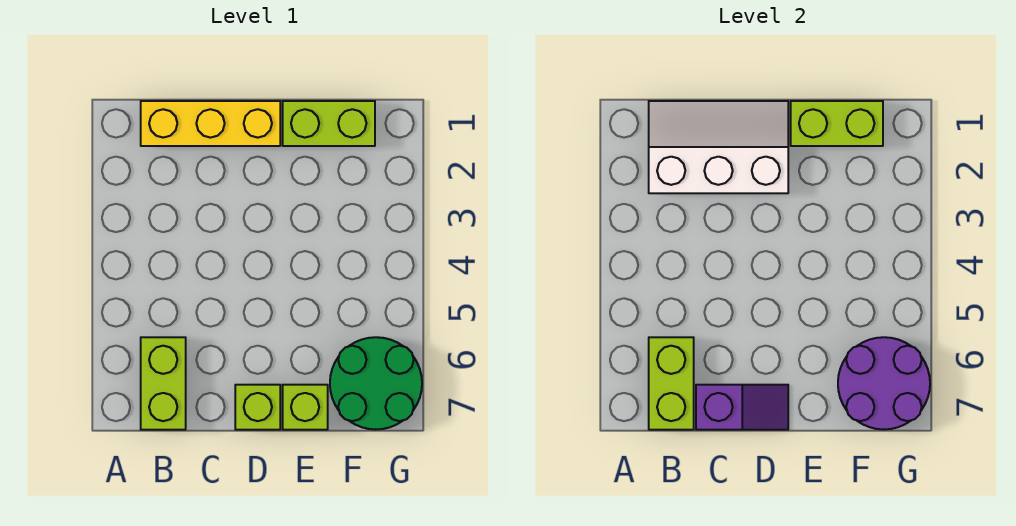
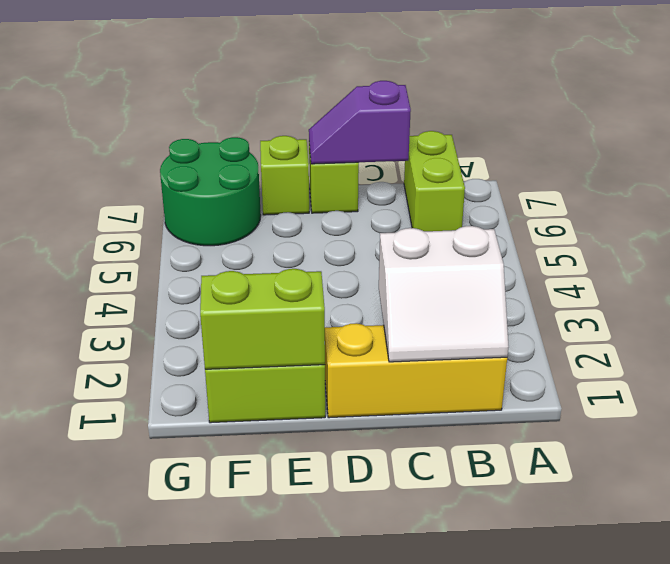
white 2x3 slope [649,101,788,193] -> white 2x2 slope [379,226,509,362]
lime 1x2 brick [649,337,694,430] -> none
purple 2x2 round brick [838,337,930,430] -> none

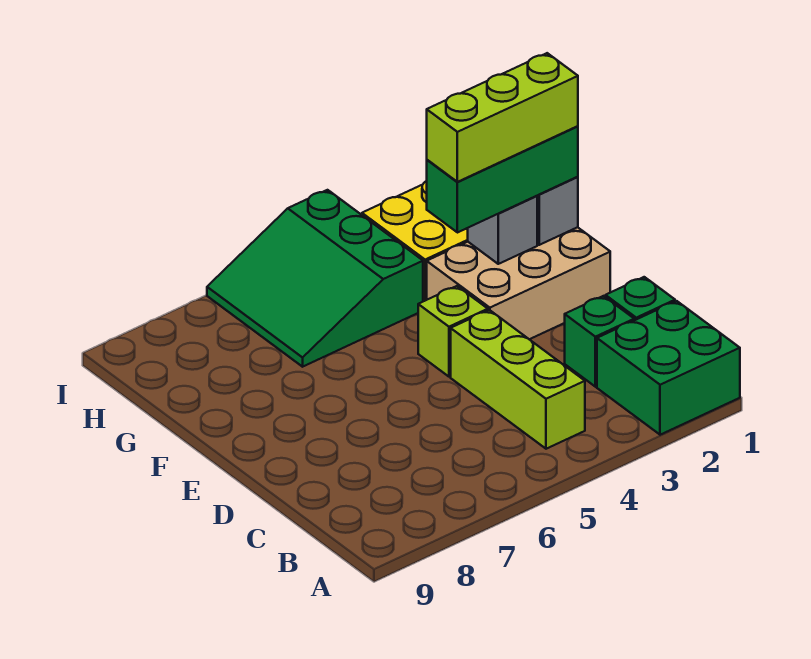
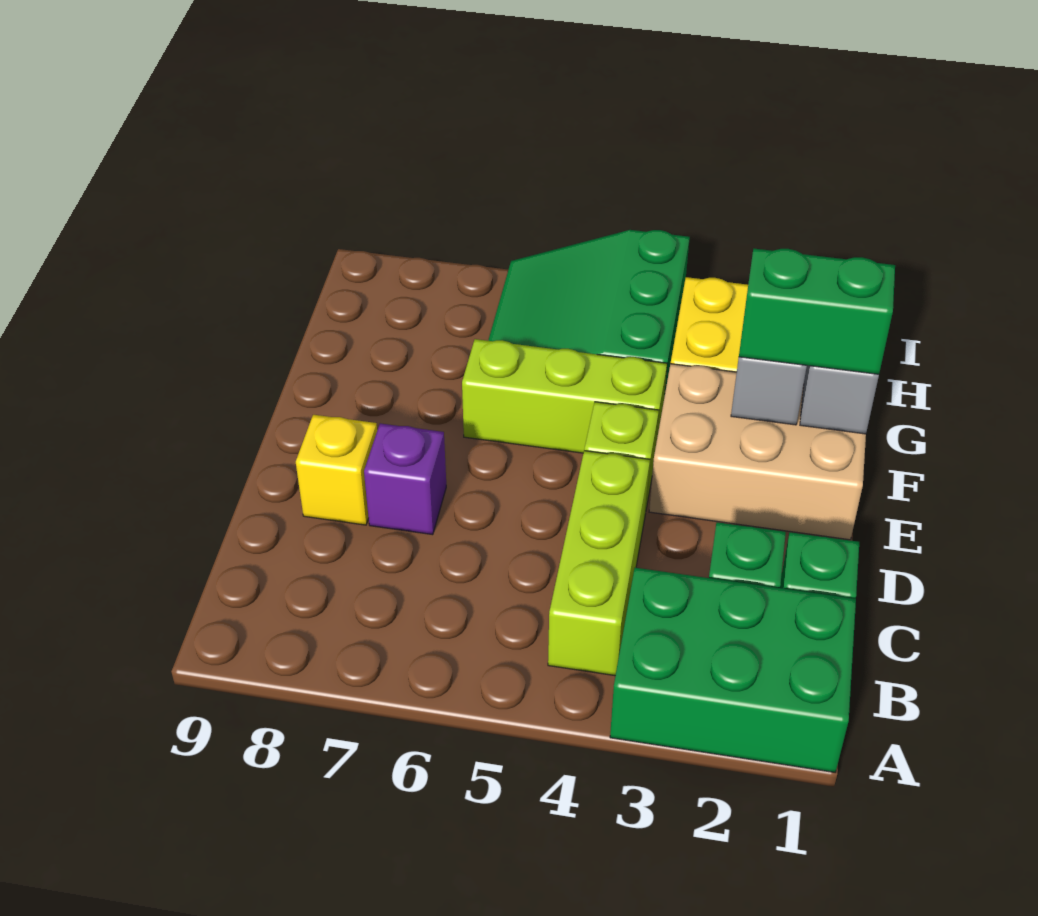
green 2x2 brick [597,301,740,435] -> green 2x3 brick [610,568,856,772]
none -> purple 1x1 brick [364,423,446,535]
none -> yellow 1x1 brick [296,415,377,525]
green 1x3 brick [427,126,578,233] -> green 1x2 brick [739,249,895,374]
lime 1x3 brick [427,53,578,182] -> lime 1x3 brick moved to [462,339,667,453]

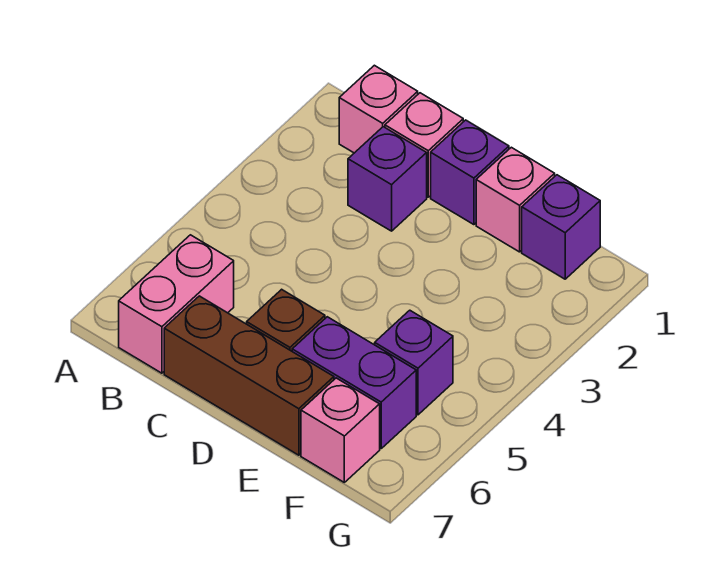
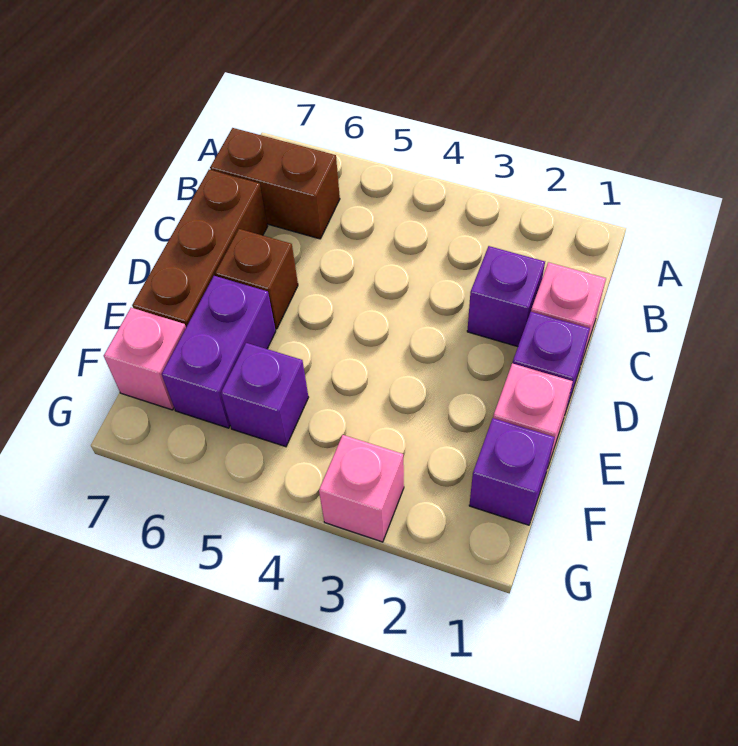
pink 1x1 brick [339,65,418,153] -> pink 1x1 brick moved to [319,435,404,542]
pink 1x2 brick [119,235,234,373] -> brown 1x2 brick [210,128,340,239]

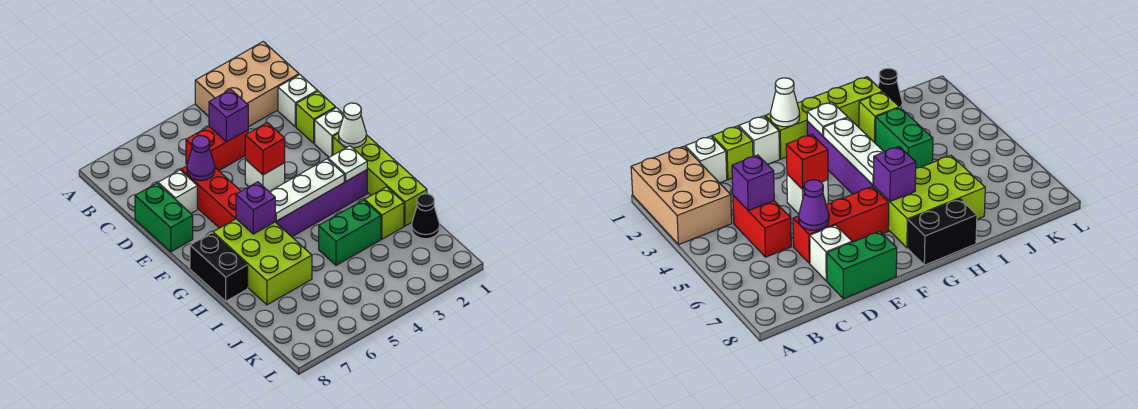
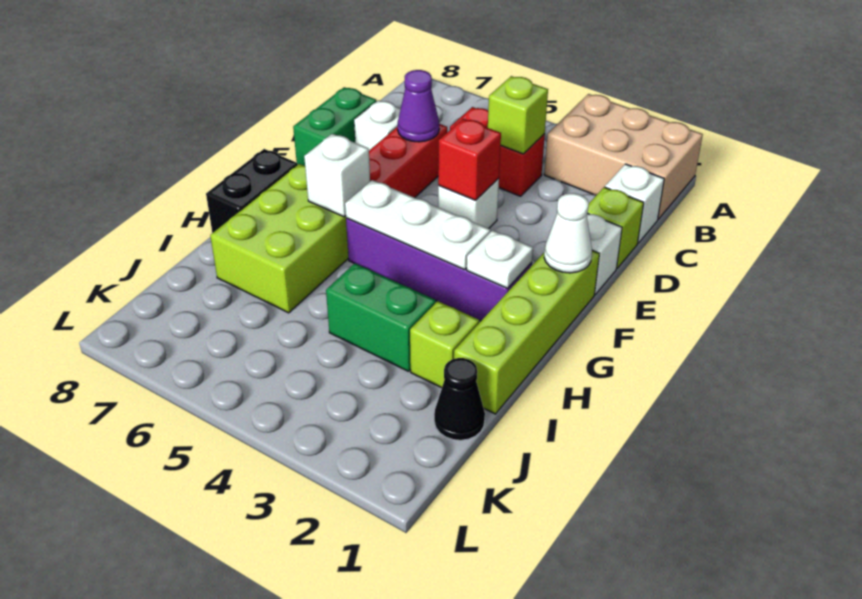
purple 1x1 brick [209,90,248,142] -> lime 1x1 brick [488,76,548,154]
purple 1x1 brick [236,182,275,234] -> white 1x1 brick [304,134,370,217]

[Task] Set the listing down exactly, without its pictures.

[Response to the task]
white 2x3 slope [649,101,788,193] -> white 2x2 slope [379,226,509,362]
lime 1x2 brick [649,337,694,430] -> none
purple 2x2 round brick [838,337,930,430] -> none

green 2x2 brick [597,301,740,435] -> green 2x3 brick [610,568,856,772]
none -> purple 1x1 brick [364,423,446,535]
none -> yellow 1x1 brick [296,415,377,525]
green 1x3 brick [427,126,578,233] -> green 1x2 brick [739,249,895,374]
lime 1x3 brick [427,53,578,182] -> lime 1x3 brick moved to [462,339,667,453]

pink 1x1 brick [339,65,418,153] -> pink 1x1 brick moved to [319,435,404,542]
pink 1x2 brick [119,235,234,373] -> brown 1x2 brick [210,128,340,239]

purple 1x1 brick [209,90,248,142] -> lime 1x1 brick [488,76,548,154]
purple 1x1 brick [236,182,275,234] -> white 1x1 brick [304,134,370,217]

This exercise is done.